= What the task asks =
Copy out the lines of the records below, and only those lines, from the one with "BARO1 pin SCL: B14 -> A5" through the one with "KEYS2 pin K3: GP15 -> GP21", exactly as they appear.

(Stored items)
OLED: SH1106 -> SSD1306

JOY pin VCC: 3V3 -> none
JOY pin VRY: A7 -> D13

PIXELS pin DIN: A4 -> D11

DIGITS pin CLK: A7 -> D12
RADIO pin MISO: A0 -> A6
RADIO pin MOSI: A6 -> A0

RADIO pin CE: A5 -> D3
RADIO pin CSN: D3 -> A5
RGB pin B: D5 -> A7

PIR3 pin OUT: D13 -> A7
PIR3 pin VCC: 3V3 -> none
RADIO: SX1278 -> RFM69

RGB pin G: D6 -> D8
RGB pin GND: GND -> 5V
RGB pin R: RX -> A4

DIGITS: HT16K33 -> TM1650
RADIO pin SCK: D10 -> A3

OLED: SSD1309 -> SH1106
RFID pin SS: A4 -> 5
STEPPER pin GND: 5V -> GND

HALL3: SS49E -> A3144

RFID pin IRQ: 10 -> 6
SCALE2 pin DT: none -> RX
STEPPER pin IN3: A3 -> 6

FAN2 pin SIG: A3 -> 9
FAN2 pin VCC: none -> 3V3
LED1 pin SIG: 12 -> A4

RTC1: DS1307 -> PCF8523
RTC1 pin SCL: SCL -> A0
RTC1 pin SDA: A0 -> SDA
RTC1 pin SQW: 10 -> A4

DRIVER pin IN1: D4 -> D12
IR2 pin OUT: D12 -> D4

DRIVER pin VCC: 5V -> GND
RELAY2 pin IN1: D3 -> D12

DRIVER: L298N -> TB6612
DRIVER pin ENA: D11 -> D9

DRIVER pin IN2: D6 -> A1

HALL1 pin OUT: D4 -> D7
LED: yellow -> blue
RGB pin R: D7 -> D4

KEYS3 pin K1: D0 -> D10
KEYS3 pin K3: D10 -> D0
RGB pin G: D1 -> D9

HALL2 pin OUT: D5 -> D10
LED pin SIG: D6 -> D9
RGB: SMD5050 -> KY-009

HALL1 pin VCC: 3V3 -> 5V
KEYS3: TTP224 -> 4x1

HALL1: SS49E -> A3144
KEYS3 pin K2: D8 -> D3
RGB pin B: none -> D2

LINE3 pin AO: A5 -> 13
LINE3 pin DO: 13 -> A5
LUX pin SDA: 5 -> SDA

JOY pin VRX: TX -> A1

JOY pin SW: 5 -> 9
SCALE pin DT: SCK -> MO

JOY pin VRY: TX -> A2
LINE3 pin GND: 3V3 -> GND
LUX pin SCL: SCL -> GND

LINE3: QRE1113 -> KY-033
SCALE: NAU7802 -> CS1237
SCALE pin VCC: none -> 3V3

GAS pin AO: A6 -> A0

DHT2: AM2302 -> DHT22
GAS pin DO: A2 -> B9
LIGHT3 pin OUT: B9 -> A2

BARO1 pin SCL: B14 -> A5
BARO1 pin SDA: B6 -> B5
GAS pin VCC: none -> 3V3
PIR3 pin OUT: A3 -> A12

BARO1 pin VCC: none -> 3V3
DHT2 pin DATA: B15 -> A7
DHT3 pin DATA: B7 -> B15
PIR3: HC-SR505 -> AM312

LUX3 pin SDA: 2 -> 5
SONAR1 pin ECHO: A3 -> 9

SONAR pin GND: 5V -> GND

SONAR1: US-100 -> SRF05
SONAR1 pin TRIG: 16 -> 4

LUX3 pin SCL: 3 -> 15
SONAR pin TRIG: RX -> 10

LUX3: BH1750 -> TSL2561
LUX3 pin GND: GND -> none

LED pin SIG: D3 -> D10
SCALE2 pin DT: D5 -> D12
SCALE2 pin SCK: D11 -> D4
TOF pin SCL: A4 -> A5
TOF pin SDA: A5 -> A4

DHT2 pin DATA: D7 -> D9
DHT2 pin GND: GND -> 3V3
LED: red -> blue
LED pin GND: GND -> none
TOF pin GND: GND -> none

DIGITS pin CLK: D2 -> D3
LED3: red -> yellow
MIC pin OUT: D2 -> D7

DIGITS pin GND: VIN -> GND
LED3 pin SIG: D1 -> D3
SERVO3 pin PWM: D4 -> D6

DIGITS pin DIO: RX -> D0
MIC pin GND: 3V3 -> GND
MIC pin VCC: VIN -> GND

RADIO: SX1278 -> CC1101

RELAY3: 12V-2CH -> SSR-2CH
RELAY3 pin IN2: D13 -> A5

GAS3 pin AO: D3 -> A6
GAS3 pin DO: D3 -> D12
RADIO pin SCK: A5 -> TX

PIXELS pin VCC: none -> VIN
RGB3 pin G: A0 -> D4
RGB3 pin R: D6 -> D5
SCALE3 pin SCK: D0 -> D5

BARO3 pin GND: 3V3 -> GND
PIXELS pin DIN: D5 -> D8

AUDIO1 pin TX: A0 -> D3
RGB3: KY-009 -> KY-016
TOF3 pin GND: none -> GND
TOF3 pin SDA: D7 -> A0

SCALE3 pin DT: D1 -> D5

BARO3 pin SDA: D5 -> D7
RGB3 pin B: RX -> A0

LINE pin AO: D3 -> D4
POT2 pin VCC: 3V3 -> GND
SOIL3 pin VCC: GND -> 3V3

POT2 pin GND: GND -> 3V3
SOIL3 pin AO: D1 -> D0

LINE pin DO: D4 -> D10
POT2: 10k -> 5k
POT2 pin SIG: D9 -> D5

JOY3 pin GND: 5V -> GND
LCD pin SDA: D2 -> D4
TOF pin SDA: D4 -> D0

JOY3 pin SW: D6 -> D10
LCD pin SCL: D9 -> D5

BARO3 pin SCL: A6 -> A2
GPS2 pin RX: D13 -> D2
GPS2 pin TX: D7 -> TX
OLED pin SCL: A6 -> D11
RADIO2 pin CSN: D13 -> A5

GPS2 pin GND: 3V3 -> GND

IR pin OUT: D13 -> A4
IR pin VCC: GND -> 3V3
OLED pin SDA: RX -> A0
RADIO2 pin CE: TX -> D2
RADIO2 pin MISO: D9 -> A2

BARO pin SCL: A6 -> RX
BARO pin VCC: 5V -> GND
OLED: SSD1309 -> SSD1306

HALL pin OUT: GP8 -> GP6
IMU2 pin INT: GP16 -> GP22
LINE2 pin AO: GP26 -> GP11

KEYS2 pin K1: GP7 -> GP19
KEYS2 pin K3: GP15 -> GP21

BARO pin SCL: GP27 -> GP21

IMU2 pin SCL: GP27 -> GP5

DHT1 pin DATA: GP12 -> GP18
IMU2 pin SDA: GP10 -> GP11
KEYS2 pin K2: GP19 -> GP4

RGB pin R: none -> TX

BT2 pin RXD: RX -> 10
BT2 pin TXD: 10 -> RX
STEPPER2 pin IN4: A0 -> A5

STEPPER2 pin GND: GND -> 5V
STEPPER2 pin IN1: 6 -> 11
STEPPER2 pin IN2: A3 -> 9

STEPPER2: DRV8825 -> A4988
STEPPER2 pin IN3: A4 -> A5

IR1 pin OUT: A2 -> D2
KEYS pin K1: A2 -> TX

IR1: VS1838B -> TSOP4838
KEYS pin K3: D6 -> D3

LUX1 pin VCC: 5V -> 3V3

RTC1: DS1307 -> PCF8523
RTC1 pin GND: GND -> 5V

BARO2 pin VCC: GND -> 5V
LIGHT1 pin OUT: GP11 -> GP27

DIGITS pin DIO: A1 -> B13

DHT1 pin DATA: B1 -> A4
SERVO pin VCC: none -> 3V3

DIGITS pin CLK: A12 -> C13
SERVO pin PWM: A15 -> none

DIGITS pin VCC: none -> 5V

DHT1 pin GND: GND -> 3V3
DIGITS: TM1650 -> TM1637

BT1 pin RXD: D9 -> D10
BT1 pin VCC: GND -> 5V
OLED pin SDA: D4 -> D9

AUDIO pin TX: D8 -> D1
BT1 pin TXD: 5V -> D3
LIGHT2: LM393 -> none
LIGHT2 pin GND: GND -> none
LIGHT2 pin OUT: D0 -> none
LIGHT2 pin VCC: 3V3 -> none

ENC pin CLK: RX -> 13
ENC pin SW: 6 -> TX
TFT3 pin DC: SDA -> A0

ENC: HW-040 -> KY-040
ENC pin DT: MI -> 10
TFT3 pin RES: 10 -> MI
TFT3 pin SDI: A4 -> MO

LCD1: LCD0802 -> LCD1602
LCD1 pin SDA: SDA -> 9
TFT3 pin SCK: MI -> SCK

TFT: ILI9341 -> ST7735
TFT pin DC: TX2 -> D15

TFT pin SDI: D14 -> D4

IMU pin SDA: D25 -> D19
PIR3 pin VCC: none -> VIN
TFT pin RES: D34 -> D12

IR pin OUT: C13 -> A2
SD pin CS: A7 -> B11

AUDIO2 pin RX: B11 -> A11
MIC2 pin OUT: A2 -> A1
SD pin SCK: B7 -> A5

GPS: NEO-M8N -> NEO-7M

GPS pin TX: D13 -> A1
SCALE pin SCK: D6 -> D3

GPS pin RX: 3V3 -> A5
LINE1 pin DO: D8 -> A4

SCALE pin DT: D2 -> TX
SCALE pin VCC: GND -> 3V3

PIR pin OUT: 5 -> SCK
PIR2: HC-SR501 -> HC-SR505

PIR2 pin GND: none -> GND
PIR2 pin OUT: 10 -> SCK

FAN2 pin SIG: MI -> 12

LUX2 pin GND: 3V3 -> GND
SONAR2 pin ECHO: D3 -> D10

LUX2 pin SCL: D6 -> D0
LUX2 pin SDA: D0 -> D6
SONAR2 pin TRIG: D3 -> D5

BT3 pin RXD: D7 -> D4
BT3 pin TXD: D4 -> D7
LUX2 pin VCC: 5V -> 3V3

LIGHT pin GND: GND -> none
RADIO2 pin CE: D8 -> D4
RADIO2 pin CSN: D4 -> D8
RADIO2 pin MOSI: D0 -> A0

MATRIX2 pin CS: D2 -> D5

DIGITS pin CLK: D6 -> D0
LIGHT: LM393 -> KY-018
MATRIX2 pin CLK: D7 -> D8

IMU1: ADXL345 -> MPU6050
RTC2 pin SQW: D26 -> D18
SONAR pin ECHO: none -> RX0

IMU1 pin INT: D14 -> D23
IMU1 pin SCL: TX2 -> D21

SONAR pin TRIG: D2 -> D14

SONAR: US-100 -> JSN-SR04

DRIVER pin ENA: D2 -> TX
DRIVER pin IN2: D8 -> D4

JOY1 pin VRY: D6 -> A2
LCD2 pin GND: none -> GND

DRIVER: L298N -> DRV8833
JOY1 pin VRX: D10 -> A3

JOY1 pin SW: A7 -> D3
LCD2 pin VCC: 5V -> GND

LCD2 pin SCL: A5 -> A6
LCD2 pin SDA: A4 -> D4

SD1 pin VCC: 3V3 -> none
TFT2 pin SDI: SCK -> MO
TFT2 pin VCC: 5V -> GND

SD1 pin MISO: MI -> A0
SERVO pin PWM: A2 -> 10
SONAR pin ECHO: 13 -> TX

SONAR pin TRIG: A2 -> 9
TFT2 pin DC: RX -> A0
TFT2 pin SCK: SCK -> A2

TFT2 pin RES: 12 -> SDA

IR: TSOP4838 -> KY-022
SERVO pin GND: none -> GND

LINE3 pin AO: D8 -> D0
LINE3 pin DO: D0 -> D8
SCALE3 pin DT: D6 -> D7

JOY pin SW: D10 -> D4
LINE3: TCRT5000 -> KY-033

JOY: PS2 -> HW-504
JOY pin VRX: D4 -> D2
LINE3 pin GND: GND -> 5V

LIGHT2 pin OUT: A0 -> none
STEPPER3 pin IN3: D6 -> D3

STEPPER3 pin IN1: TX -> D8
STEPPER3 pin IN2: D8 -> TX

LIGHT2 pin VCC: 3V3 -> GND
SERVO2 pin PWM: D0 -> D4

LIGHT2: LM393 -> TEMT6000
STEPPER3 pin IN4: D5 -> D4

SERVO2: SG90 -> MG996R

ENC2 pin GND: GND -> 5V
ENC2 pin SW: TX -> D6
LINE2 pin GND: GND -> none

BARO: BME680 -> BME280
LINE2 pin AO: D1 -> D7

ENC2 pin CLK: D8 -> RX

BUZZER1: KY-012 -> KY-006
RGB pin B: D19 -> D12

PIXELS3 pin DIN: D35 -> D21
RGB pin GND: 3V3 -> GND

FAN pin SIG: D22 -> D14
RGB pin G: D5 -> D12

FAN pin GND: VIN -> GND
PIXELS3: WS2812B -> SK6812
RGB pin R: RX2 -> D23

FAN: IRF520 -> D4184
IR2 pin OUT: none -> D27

= Result of this task =
BARO1 pin SCL: B14 -> A5
BARO1 pin SDA: B6 -> B5
GAS pin VCC: none -> 3V3
PIR3 pin OUT: A3 -> A12

BARO1 pin VCC: none -> 3V3
DHT2 pin DATA: B15 -> A7
DHT3 pin DATA: B7 -> B15
PIR3: HC-SR505 -> AM312

LUX3 pin SDA: 2 -> 5
SONAR1 pin ECHO: A3 -> 9

SONAR pin GND: 5V -> GND

SONAR1: US-100 -> SRF05
SONAR1 pin TRIG: 16 -> 4

LUX3 pin SCL: 3 -> 15
SONAR pin TRIG: RX -> 10

LUX3: BH1750 -> TSL2561
LUX3 pin GND: GND -> none

LED pin SIG: D3 -> D10
SCALE2 pin DT: D5 -> D12
SCALE2 pin SCK: D11 -> D4
TOF pin SCL: A4 -> A5
TOF pin SDA: A5 -> A4

DHT2 pin DATA: D7 -> D9
DHT2 pin GND: GND -> 3V3
LED: red -> blue
LED pin GND: GND -> none
TOF pin GND: GND -> none

DIGITS pin CLK: D2 -> D3
LED3: red -> yellow
MIC pin OUT: D2 -> D7

DIGITS pin GND: VIN -> GND
LED3 pin SIG: D1 -> D3
SERVO3 pin PWM: D4 -> D6

DIGITS pin DIO: RX -> D0
MIC pin GND: 3V3 -> GND
MIC pin VCC: VIN -> GND

RADIO: SX1278 -> CC1101

RELAY3: 12V-2CH -> SSR-2CH
RELAY3 pin IN2: D13 -> A5

GAS3 pin AO: D3 -> A6
GAS3 pin DO: D3 -> D12
RADIO pin SCK: A5 -> TX

PIXELS pin VCC: none -> VIN
RGB3 pin G: A0 -> D4
RGB3 pin R: D6 -> D5
SCALE3 pin SCK: D0 -> D5

BARO3 pin GND: 3V3 -> GND
PIXELS pin DIN: D5 -> D8

AUDIO1 pin TX: A0 -> D3
RGB3: KY-009 -> KY-016
TOF3 pin GND: none -> GND
TOF3 pin SDA: D7 -> A0

SCALE3 pin DT: D1 -> D5

BARO3 pin SDA: D5 -> D7
RGB3 pin B: RX -> A0

LINE pin AO: D3 -> D4
POT2 pin VCC: 3V3 -> GND
SOIL3 pin VCC: GND -> 3V3

POT2 pin GND: GND -> 3V3
SOIL3 pin AO: D1 -> D0

LINE pin DO: D4 -> D10
POT2: 10k -> 5k
POT2 pin SIG: D9 -> D5

JOY3 pin GND: 5V -> GND
LCD pin SDA: D2 -> D4
TOF pin SDA: D4 -> D0

JOY3 pin SW: D6 -> D10
LCD pin SCL: D9 -> D5

BARO3 pin SCL: A6 -> A2
GPS2 pin RX: D13 -> D2
GPS2 pin TX: D7 -> TX
OLED pin SCL: A6 -> D11
RADIO2 pin CSN: D13 -> A5

GPS2 pin GND: 3V3 -> GND

IR pin OUT: D13 -> A4
IR pin VCC: GND -> 3V3
OLED pin SDA: RX -> A0
RADIO2 pin CE: TX -> D2
RADIO2 pin MISO: D9 -> A2

BARO pin SCL: A6 -> RX
BARO pin VCC: 5V -> GND
OLED: SSD1309 -> SSD1306

HALL pin OUT: GP8 -> GP6
IMU2 pin INT: GP16 -> GP22
LINE2 pin AO: GP26 -> GP11

KEYS2 pin K1: GP7 -> GP19
KEYS2 pin K3: GP15 -> GP21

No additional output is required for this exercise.